> _Collected data_
----

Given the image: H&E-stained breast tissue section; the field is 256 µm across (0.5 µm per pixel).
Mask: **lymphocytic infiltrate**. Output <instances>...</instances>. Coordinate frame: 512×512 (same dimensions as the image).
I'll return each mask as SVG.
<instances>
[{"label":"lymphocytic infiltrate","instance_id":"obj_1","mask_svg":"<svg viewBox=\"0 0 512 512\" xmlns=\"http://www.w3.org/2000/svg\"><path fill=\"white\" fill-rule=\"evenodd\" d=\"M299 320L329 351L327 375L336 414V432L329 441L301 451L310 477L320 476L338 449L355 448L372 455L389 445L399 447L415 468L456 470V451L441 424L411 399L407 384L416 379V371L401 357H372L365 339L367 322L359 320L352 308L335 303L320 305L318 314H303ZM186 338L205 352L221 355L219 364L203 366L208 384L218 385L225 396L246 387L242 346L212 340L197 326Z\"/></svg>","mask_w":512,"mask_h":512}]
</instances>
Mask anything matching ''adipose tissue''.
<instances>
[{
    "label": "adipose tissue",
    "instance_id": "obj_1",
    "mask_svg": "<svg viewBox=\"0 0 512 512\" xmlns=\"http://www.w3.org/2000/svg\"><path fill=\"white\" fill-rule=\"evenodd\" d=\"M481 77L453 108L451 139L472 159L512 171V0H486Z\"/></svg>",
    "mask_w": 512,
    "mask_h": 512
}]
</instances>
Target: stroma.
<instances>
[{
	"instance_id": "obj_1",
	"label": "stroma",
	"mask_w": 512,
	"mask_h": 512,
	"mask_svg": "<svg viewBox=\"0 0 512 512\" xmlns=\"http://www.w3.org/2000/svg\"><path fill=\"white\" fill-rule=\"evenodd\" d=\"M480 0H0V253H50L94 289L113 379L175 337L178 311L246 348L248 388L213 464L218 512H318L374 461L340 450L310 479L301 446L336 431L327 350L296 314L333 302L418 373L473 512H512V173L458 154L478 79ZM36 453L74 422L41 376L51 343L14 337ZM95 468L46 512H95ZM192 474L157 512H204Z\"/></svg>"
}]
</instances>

----

> _What to do_
Copy every line verbatim.

> _Answer to this problem_
Given the image: H&E-stained breast tissue section; the field is 256 µm across (0.5 µm per pixel).
Mask: **lymphocytic infiltrate**. Output <instances>...</instances>. Coordinate frame: 512×512 (same dimensions as the image).
I'll return each mask as SVG.
<instances>
[{"label":"lymphocytic infiltrate","instance_id":"obj_1","mask_svg":"<svg viewBox=\"0 0 512 512\" xmlns=\"http://www.w3.org/2000/svg\"><path fill=\"white\" fill-rule=\"evenodd\" d=\"M299 320L329 351L327 375L336 414V432L329 441L301 451L310 477L320 476L338 449L355 448L372 455L389 445L399 447L415 468L456 470V451L441 424L411 399L407 384L416 379V371L401 357H372L365 339L367 322L359 320L352 308L335 303L320 305L318 314H303ZM186 338L205 352L221 355L219 364L203 366L208 384L218 385L225 396L246 387L242 346L212 340L197 326Z\"/></svg>","mask_w":512,"mask_h":512}]
</instances>
Mask anything matching ''adipose tissue''.
<instances>
[{
    "label": "adipose tissue",
    "instance_id": "obj_1",
    "mask_svg": "<svg viewBox=\"0 0 512 512\" xmlns=\"http://www.w3.org/2000/svg\"><path fill=\"white\" fill-rule=\"evenodd\" d=\"M481 77L453 108L451 139L472 159L512 171V0H486Z\"/></svg>",
    "mask_w": 512,
    "mask_h": 512
}]
</instances>
Target: stroma.
<instances>
[{
	"instance_id": "obj_1",
	"label": "stroma",
	"mask_w": 512,
	"mask_h": 512,
	"mask_svg": "<svg viewBox=\"0 0 512 512\" xmlns=\"http://www.w3.org/2000/svg\"><path fill=\"white\" fill-rule=\"evenodd\" d=\"M480 0H0V253H50L94 289L113 379L175 337L178 311L246 348L248 388L213 464L218 512H318L374 461L340 450L310 479L301 446L336 431L327 350L296 314L333 302L418 373L473 512H512V173L458 154L478 79ZM36 453L74 422L41 376L51 343L14 337ZM95 468L46 512H95ZM192 474L157 512H204Z\"/></svg>"
}]
</instances>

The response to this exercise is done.